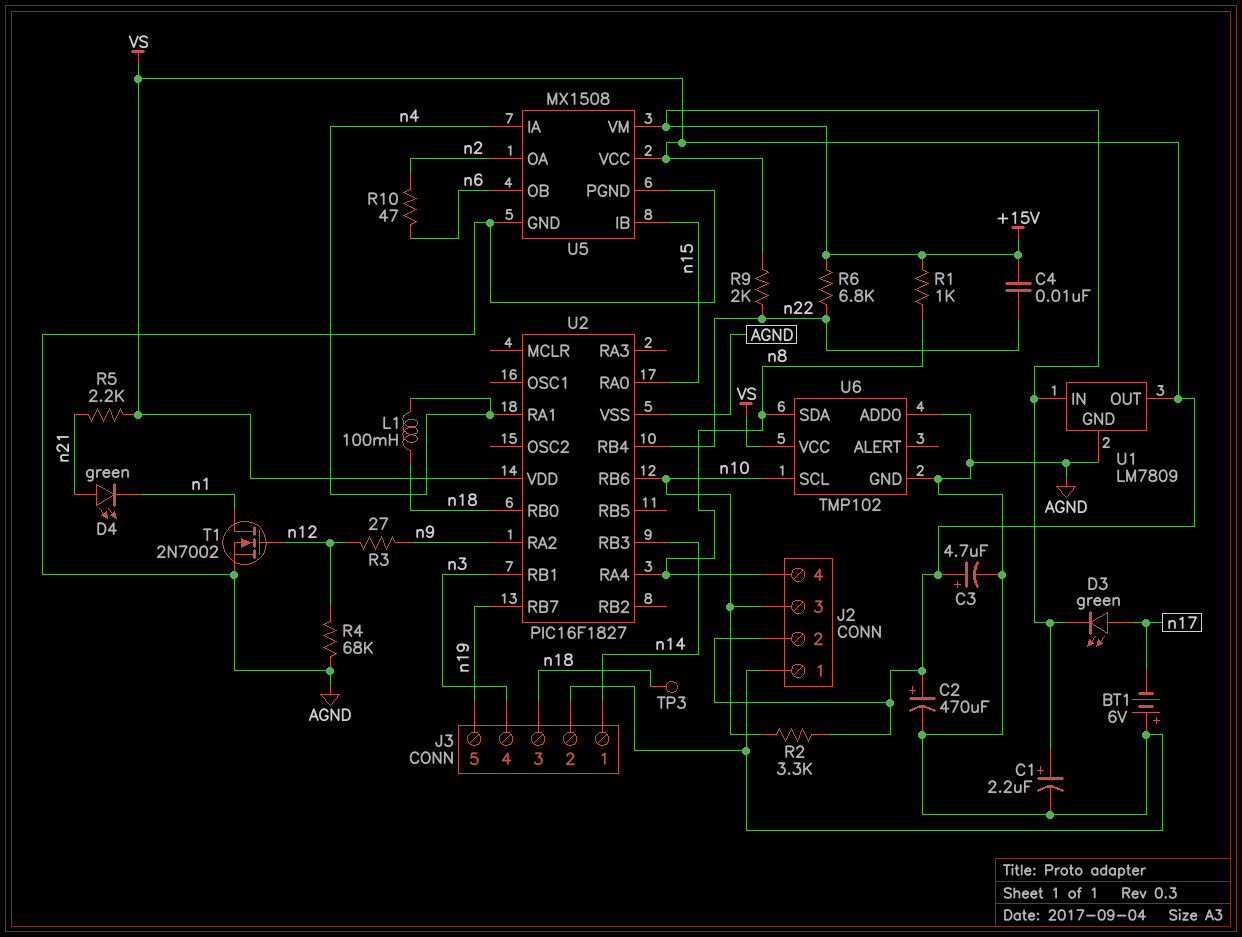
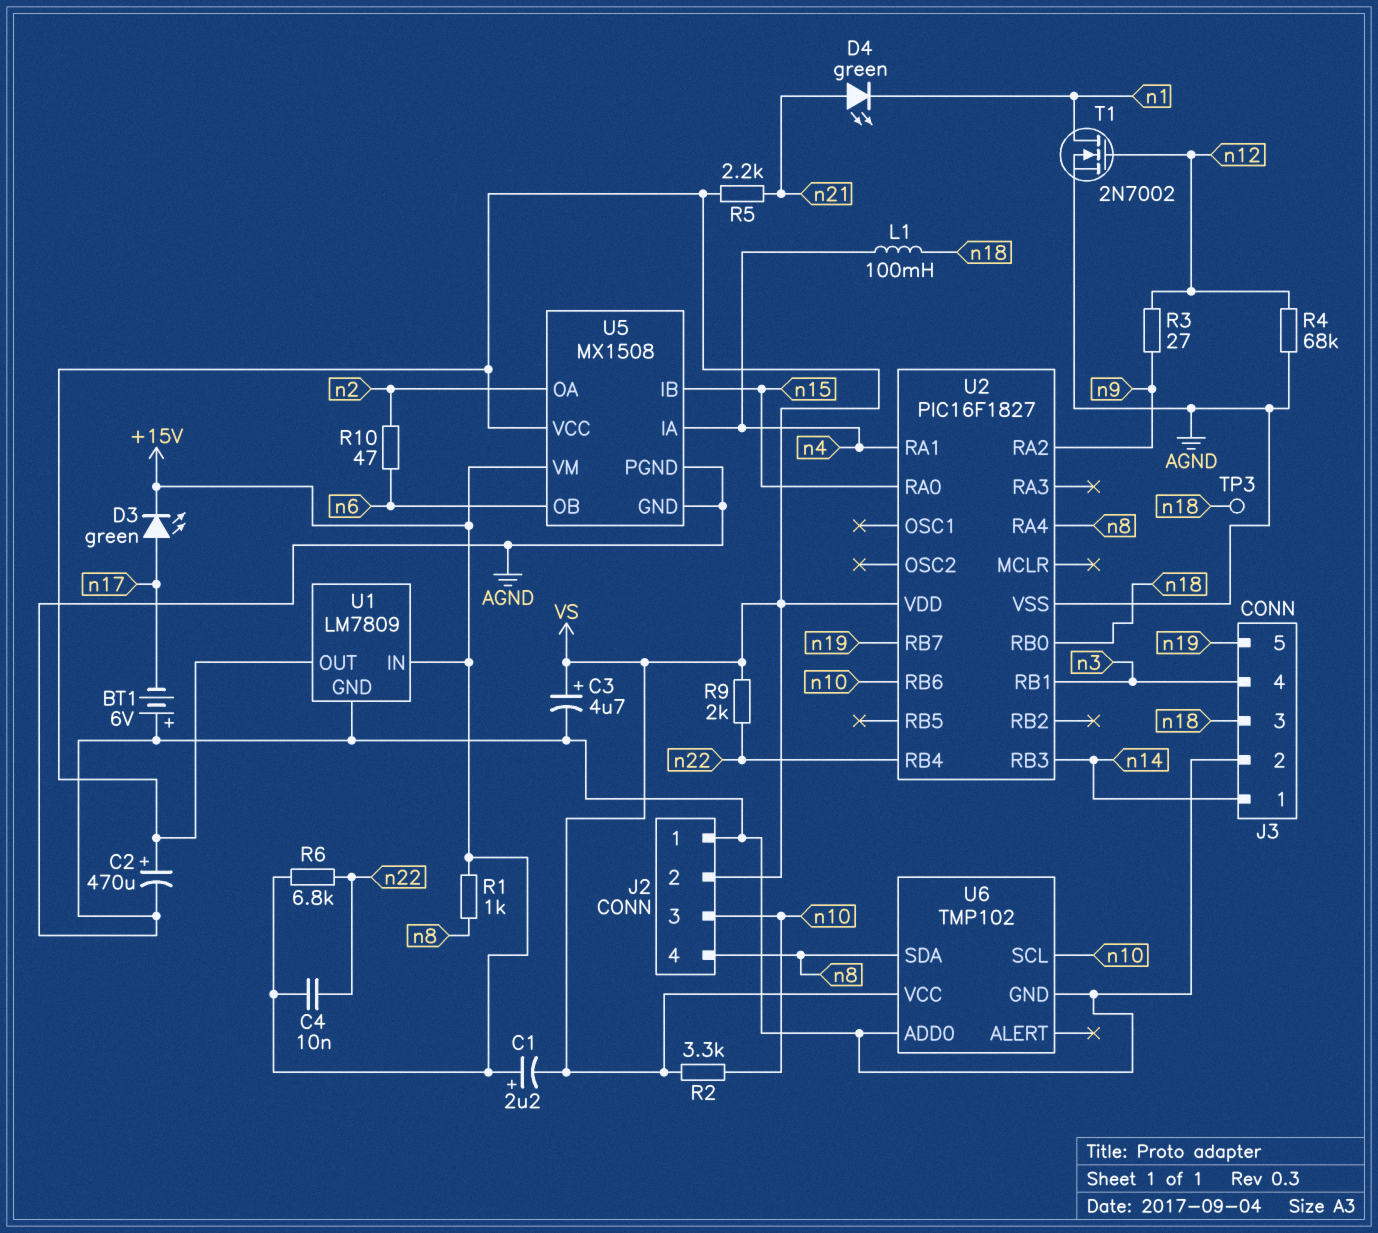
C1: 2.2uF (plus +15V, minus AGND) -> 2.2uF (plus +15V, minus VS)

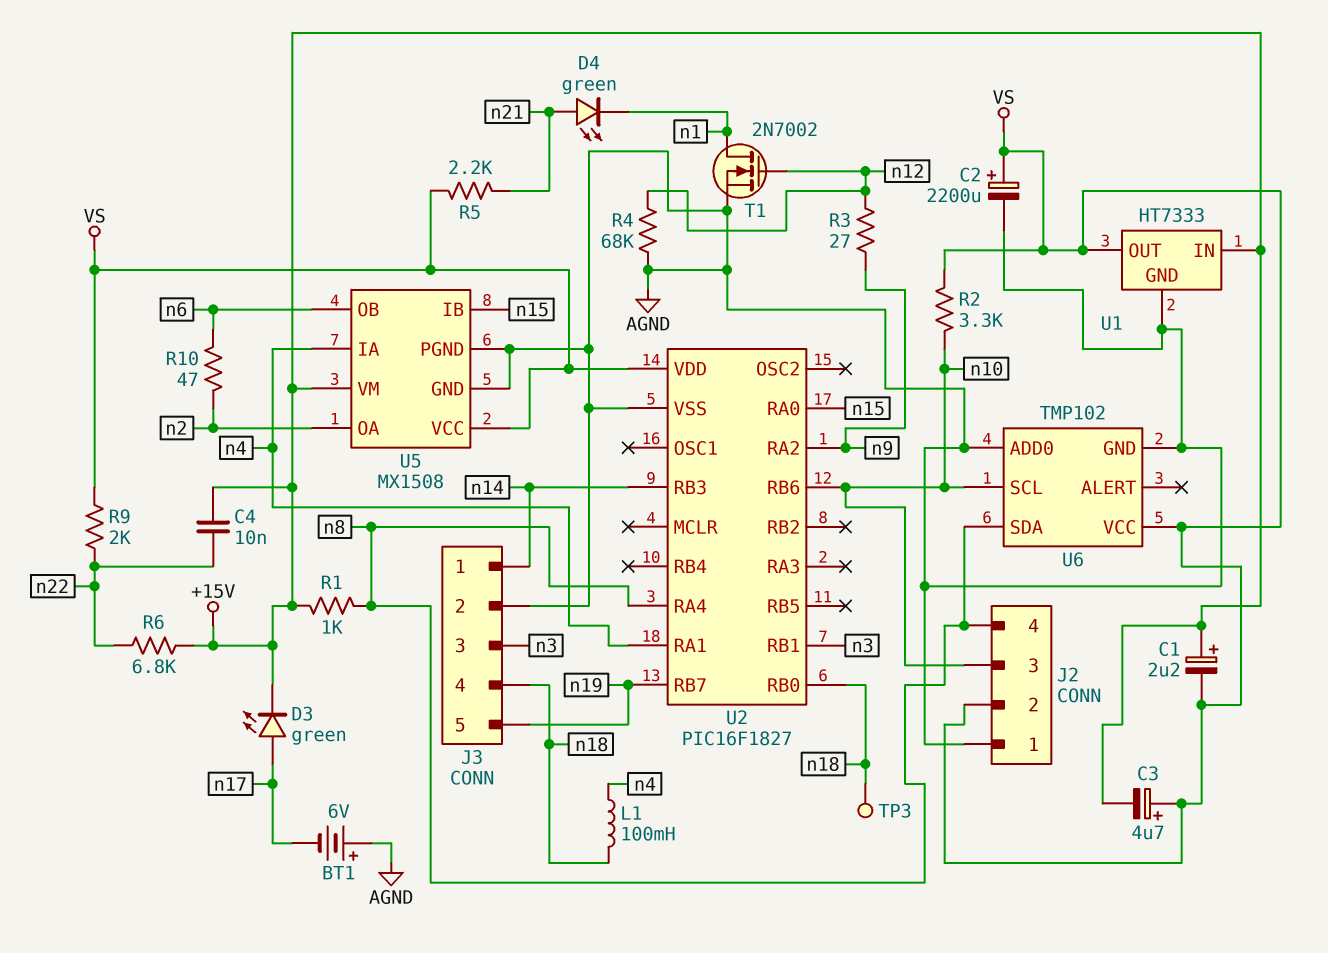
C2: 470uF (plus VS, minus AGND) -> 2200uF (plus VS, minus AGND)
C3: 4.7uF (plus VS, minus AGND) -> 4.7uF (plus VS, minus +15V)
J3 pin 3: n18 -> n3
J3 pin 4: n3 -> n18
U1: LM7809 -> HT7333
U2 pin RB4: n22 -> none

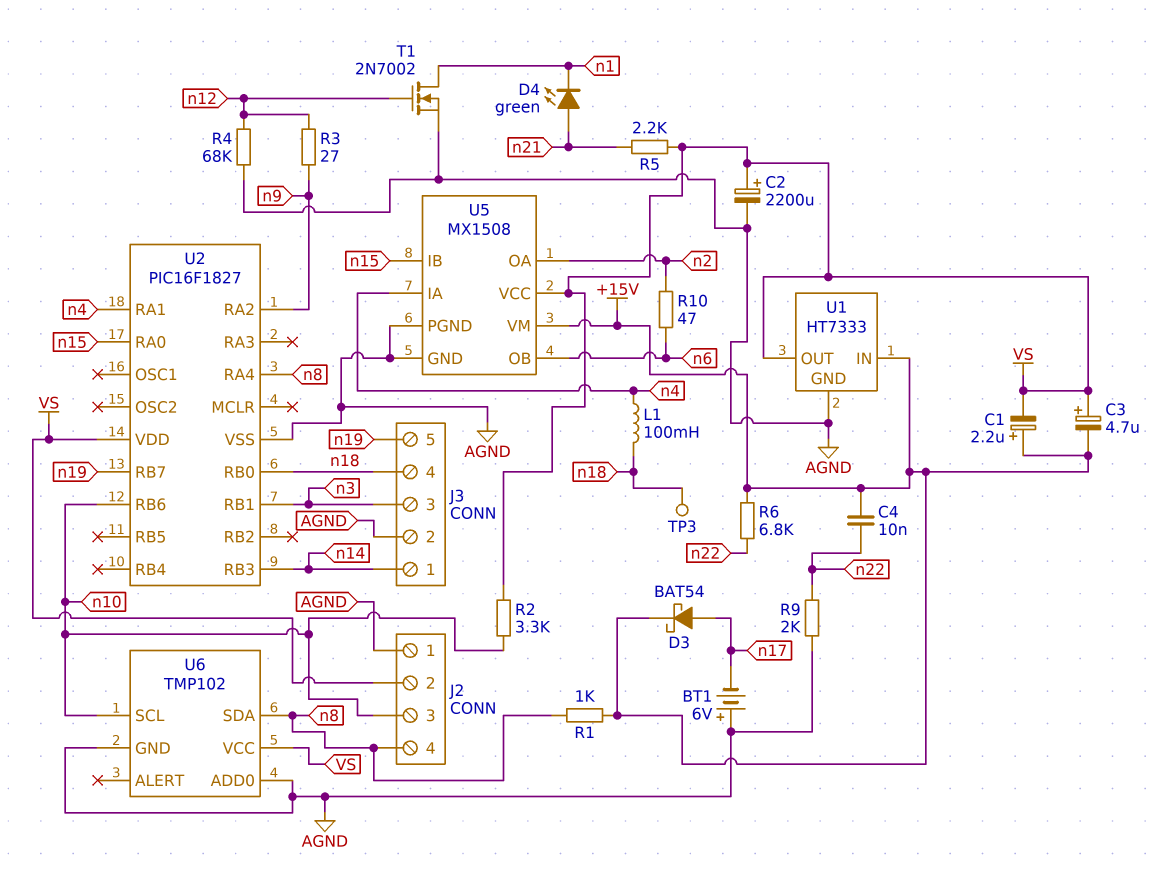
D3: LED green (A n17, K +15V) -> schottky BAT54 (A n17, K +15V)
R9: 2k (VS, n22) -> 2k (AGND, n22)

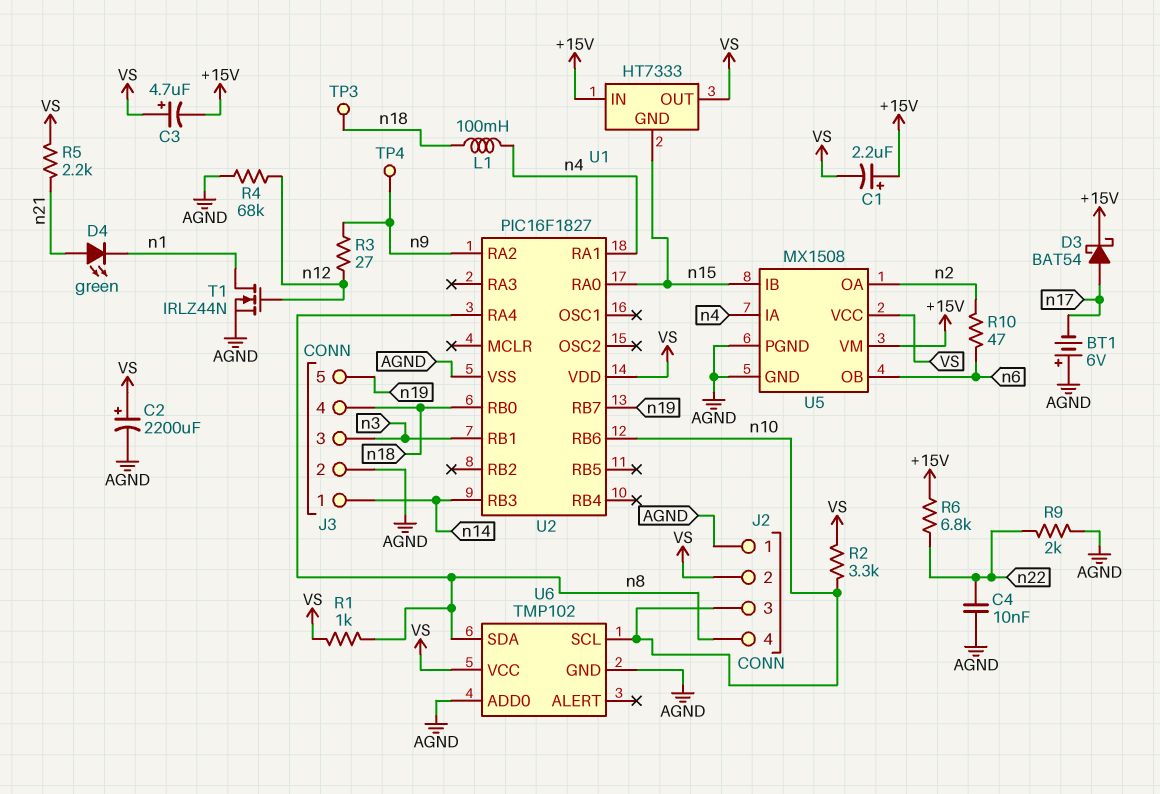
C4: 10nF (+15V, n22) -> 10nF (AGND, n22)
R1: 1k (+15V, n8) -> 1k (VS, n8)
T1: NMOS 2N7002 (G n12, D n1, S AGND) -> NMOS IRLZ44N (G n12, D n1, S AGND)
TP4: none -> test point (n9)
U1 pin GND: AGND -> n15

------------------------------------

### Exercise details
With the pictures omitted, the material is to be transcribed exactly.

### Output of the exercise
C1: 2.2uF (plus +15V, minus AGND) -> 2.2uF (plus +15V, minus VS)

C2: 470uF (plus VS, minus AGND) -> 2200uF (plus VS, minus AGND)
C3: 4.7uF (plus VS, minus AGND) -> 4.7uF (plus VS, minus +15V)
J3 pin 3: n18 -> n3
J3 pin 4: n3 -> n18
U1: LM7809 -> HT7333
U2 pin RB4: n22 -> none

D3: LED green (A n17, K +15V) -> schottky BAT54 (A n17, K +15V)
R9: 2k (VS, n22) -> 2k (AGND, n22)

C4: 10nF (+15V, n22) -> 10nF (AGND, n22)
R1: 1k (+15V, n8) -> 1k (VS, n8)
T1: NMOS 2N7002 (G n12, D n1, S AGND) -> NMOS IRLZ44N (G n12, D n1, S AGND)
TP4: none -> test point (n9)
U1 pin GND: AGND -> n15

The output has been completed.